◆ What needs to be done: The response must contain each line of the material that holds "green".

◆ Input records:
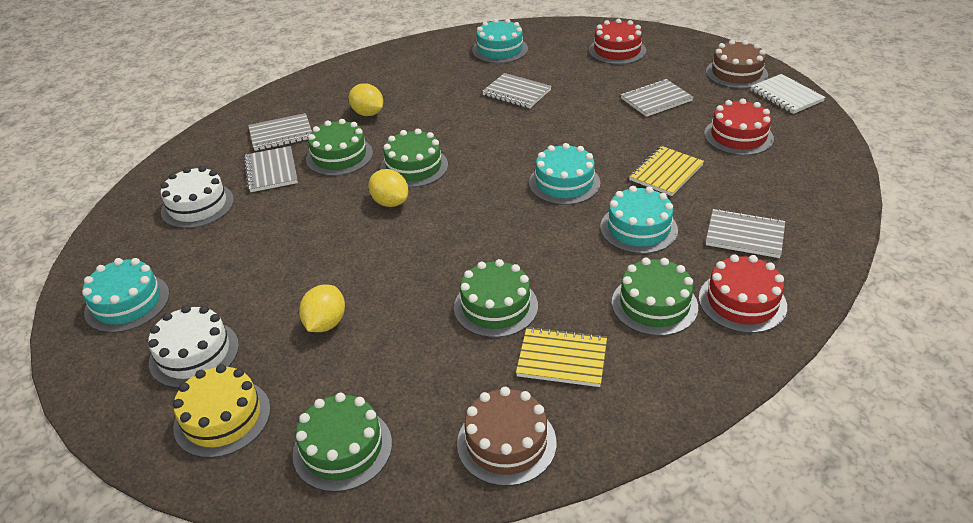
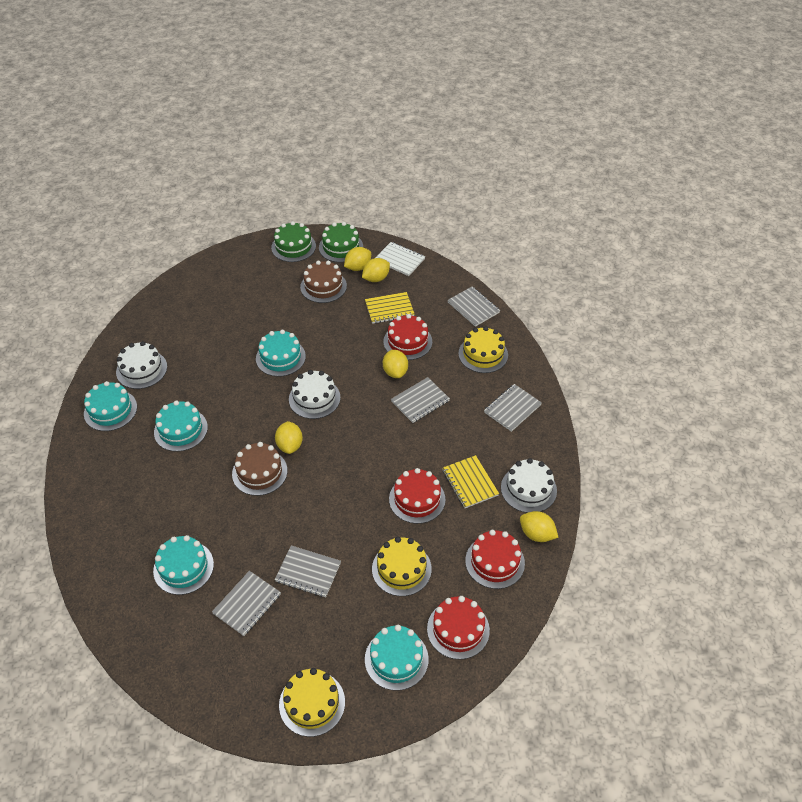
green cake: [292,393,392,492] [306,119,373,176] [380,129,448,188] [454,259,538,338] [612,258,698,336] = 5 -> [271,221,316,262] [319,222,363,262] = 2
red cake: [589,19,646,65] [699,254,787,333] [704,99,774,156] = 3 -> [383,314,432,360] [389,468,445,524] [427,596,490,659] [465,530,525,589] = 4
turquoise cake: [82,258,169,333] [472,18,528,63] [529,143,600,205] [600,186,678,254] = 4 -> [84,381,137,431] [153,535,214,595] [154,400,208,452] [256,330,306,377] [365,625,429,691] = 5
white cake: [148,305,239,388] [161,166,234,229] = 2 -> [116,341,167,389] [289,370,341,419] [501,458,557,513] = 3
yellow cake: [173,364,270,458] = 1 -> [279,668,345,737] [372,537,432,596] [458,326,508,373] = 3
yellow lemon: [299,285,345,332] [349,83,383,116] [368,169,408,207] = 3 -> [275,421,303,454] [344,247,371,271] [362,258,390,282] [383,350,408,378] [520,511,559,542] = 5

* * *

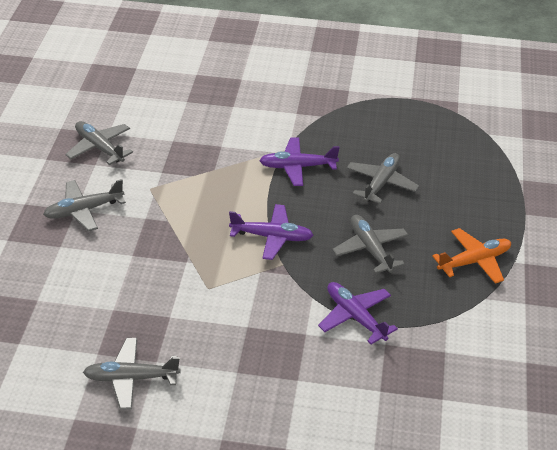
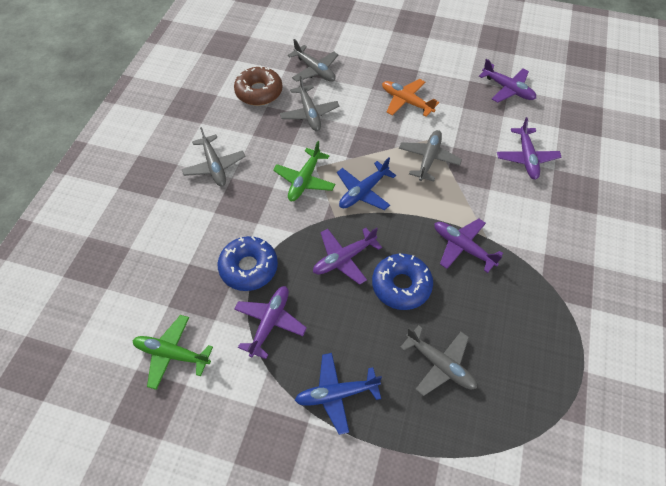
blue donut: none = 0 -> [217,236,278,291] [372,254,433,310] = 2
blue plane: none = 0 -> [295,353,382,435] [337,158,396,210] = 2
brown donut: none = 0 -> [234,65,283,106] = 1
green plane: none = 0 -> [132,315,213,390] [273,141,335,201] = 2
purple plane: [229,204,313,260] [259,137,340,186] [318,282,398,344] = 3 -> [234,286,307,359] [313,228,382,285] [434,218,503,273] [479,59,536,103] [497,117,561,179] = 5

◆ Solution to the problem:
green cake: [292,393,392,492] [306,119,373,176] [380,129,448,188] [454,259,538,338] [612,258,698,336] = 5 -> [271,221,316,262] [319,222,363,262] = 2
green plane: none = 0 -> [132,315,213,390] [273,141,335,201] = 2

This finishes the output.